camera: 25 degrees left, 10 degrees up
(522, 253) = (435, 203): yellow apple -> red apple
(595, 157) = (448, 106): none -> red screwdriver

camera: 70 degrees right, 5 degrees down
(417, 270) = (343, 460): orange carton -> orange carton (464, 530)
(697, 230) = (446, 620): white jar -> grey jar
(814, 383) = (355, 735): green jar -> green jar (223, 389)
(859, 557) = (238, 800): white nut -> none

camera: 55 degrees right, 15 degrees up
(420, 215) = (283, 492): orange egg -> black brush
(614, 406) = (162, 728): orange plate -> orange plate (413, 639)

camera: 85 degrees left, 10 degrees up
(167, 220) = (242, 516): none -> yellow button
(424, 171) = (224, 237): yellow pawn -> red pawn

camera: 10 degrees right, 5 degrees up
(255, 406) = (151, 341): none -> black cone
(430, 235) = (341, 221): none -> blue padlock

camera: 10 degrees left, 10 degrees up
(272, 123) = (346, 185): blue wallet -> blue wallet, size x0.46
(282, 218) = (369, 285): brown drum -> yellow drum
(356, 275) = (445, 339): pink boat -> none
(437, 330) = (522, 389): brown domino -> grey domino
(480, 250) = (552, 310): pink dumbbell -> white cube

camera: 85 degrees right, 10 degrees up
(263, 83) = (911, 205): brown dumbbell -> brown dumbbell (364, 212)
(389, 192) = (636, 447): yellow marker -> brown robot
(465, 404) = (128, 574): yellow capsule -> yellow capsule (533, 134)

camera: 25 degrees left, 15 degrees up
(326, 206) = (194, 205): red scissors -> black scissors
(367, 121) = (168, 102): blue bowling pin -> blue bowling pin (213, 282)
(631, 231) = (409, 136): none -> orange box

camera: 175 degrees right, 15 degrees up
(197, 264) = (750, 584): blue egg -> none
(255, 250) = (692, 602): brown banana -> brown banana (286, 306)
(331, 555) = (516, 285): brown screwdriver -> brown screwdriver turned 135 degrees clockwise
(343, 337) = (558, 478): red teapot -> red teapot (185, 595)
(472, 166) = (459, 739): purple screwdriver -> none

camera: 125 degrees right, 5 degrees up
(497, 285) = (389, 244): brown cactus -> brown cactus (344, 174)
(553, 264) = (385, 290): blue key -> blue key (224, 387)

--------------------------------

#### [HOW TO COMPLETE THIS TASK]
Check every line above for the word "screwdriver" and copy those that have it.

#### [REPLY]
(595, 157) = (448, 106): none -> red screwdriver
(331, 555) = (516, 285): brown screwdriver -> brown screwdriver turned 135 degrees clockwise
(472, 166) = (459, 739): purple screwdriver -> none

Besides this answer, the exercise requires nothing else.